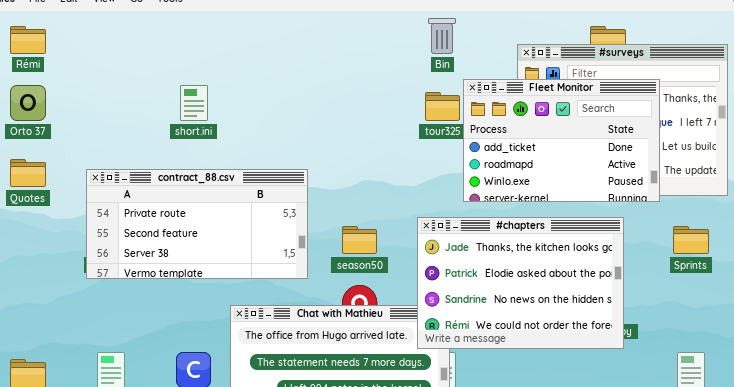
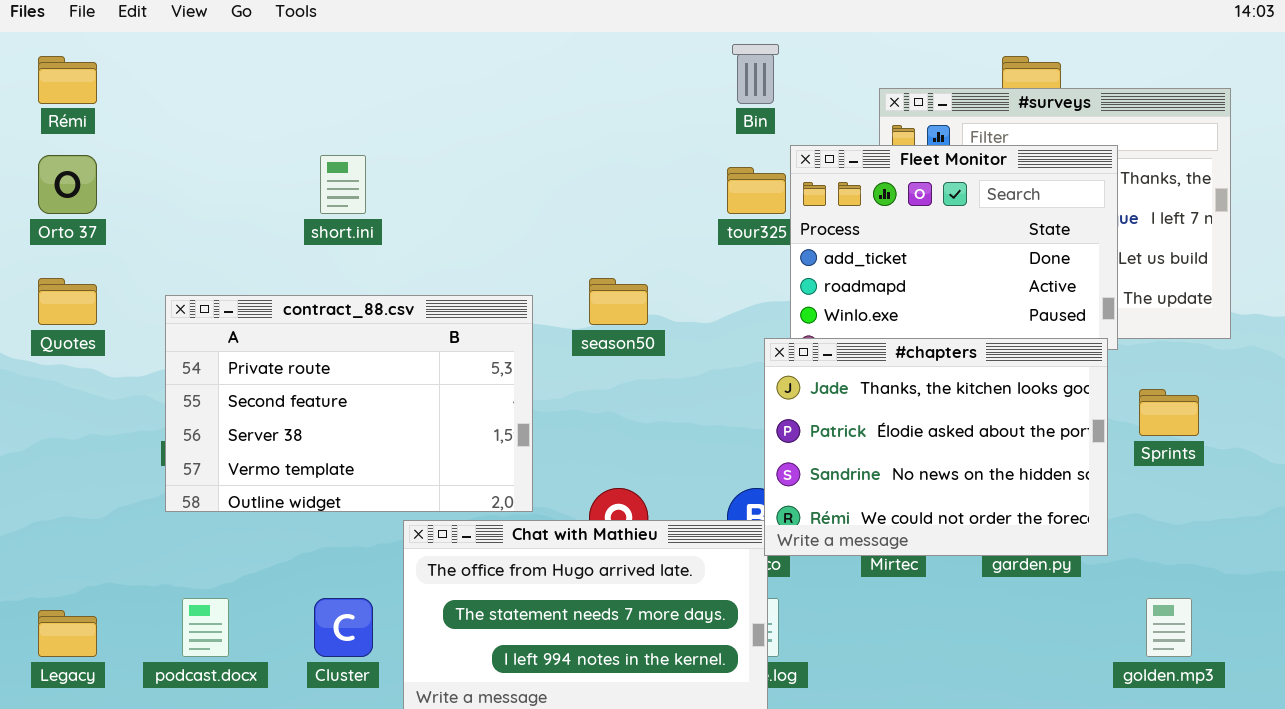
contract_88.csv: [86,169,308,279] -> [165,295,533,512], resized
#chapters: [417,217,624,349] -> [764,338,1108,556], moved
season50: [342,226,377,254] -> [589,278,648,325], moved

* * *

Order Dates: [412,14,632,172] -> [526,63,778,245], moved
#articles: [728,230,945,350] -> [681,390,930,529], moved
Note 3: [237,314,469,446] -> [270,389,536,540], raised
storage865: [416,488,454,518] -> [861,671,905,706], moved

==

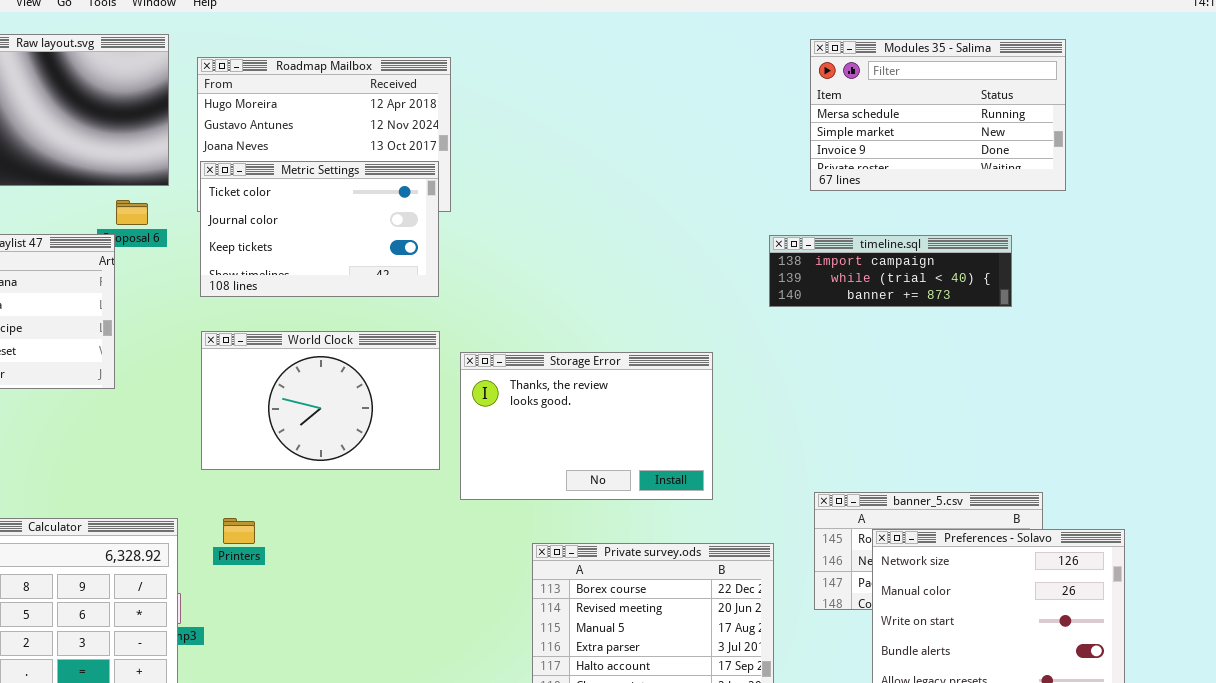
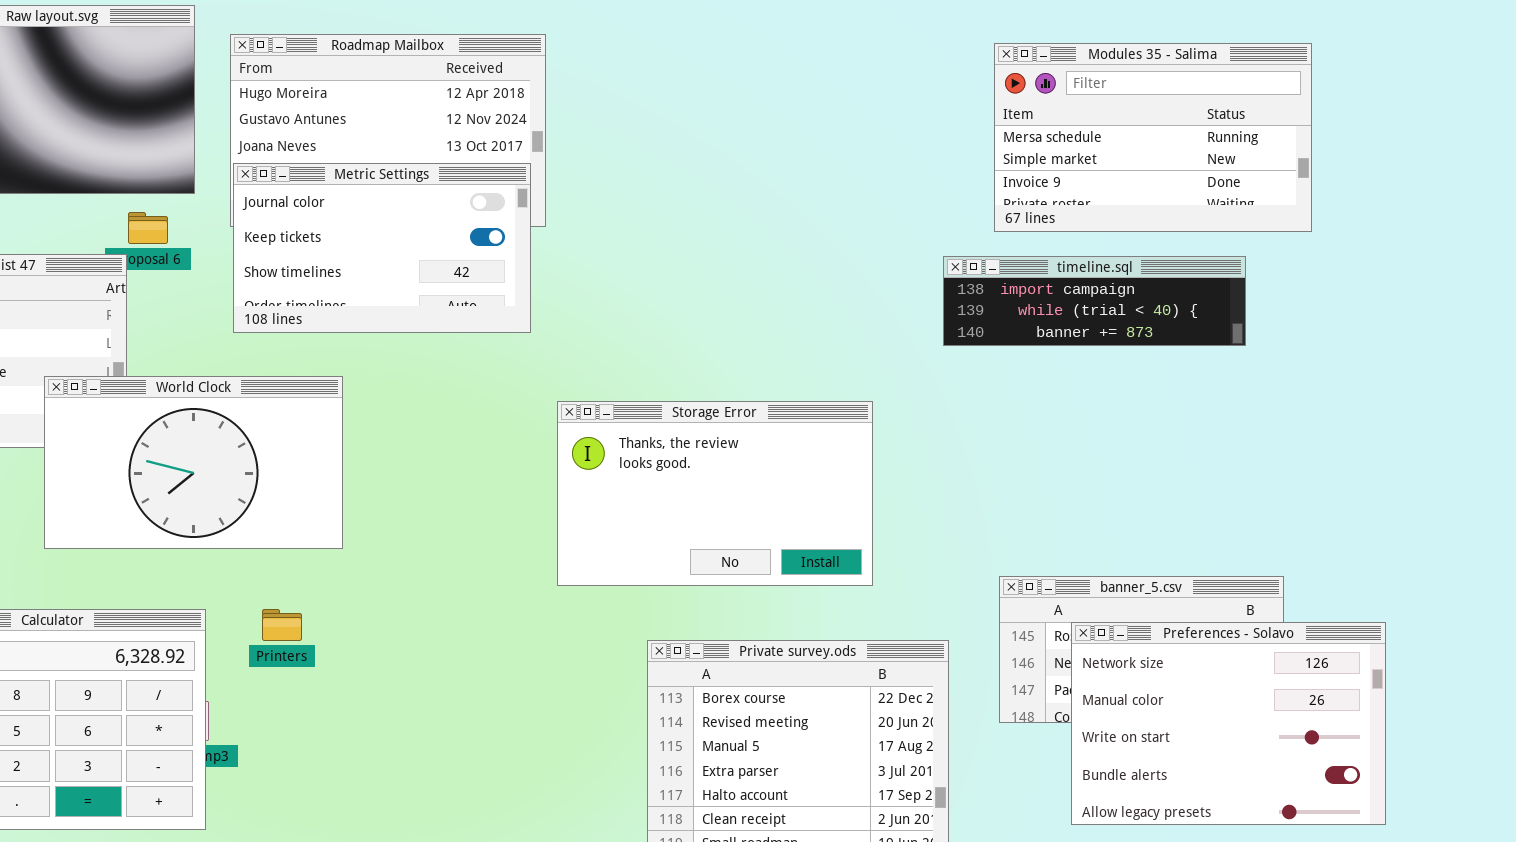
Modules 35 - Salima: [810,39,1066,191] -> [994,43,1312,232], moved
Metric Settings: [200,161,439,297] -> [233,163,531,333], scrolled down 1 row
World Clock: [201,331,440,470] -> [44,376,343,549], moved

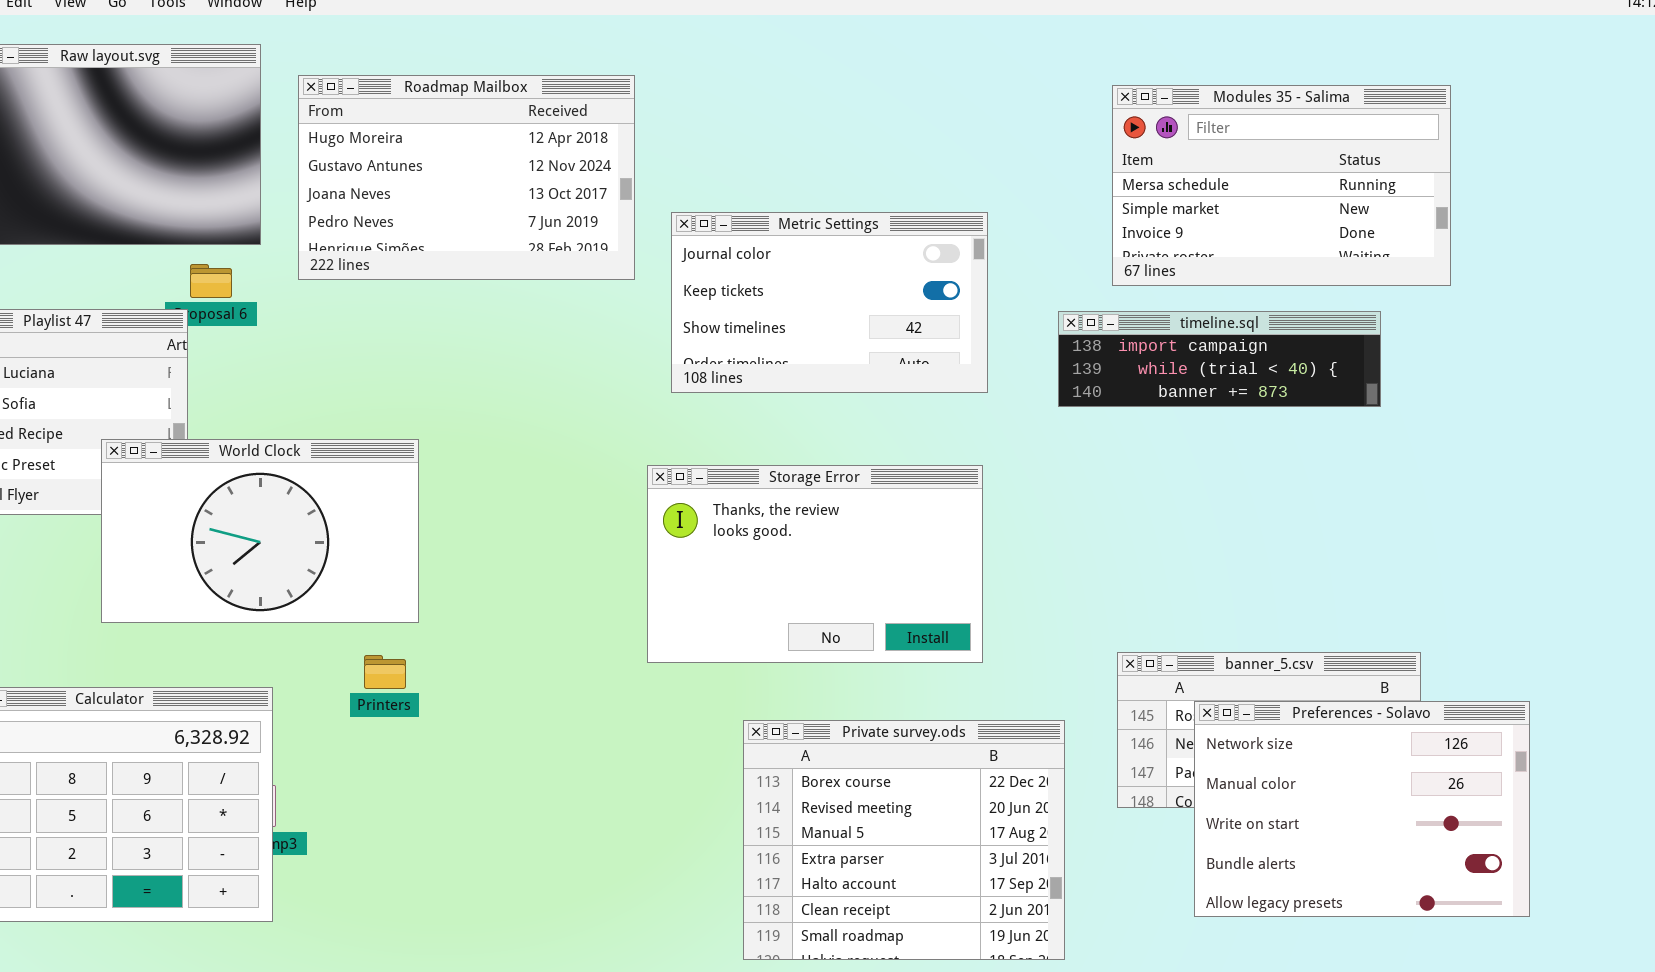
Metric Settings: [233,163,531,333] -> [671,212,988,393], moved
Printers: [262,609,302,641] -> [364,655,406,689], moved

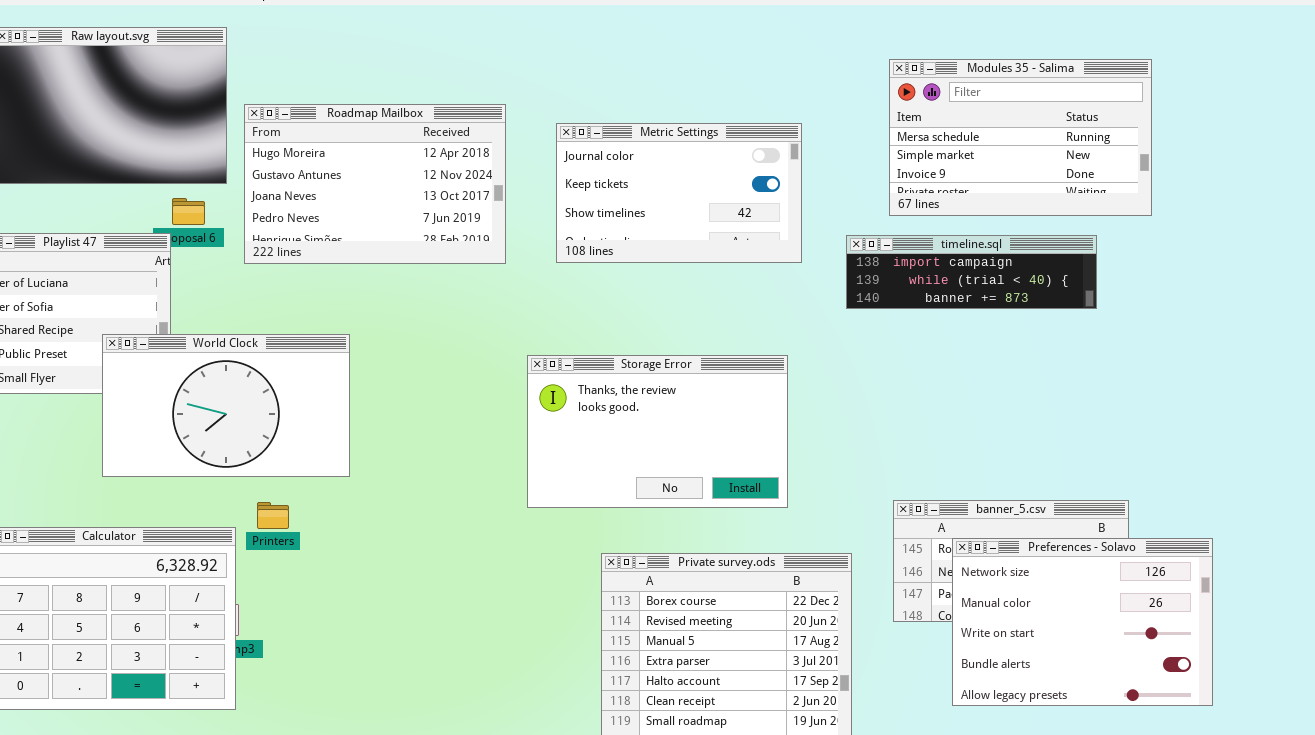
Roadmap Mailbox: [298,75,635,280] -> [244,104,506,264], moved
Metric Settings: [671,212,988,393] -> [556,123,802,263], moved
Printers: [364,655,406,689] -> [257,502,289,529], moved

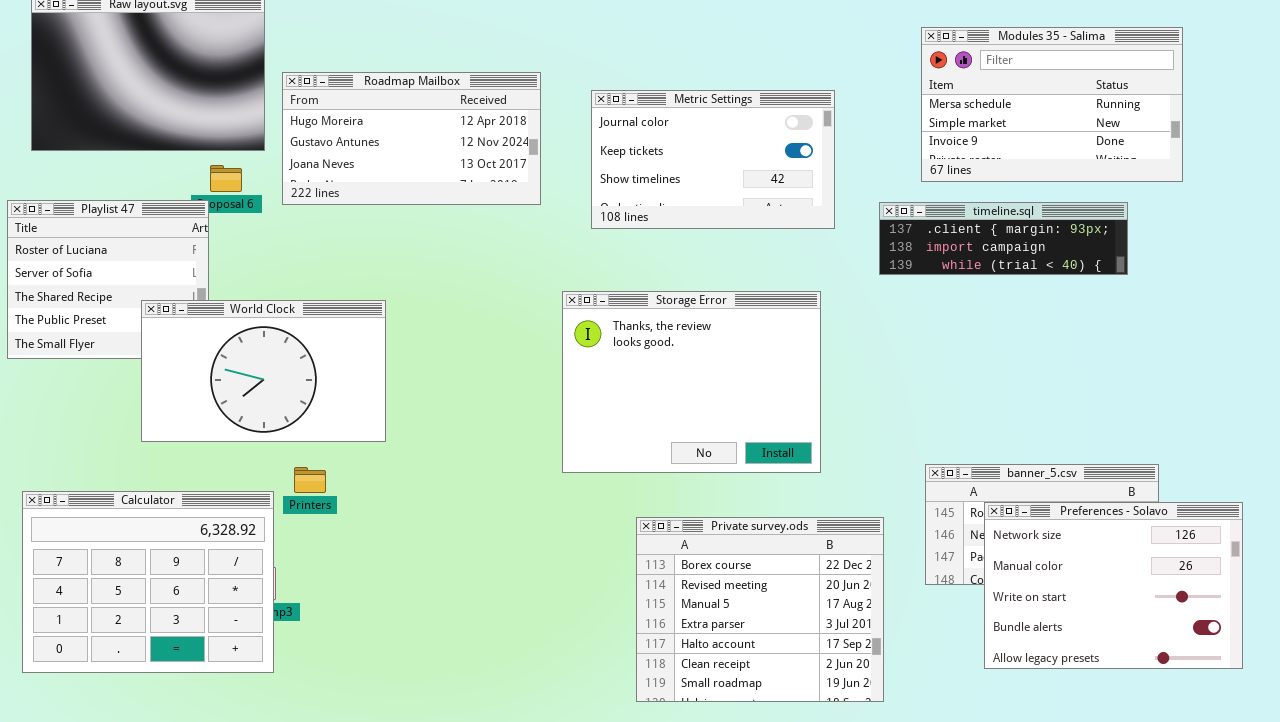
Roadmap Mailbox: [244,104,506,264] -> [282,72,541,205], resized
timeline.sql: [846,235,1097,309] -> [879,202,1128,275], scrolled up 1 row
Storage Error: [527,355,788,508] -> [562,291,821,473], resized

# Activity
Would you copy out every line in the records that includes the string "Settings"?

# Response to the exercise
Metric Settings: [200,161,439,297] -> [233,163,531,333], scrolled down 1 row
Metric Settings: [233,163,531,333] -> [671,212,988,393], moved
Metric Settings: [671,212,988,393] -> [556,123,802,263], moved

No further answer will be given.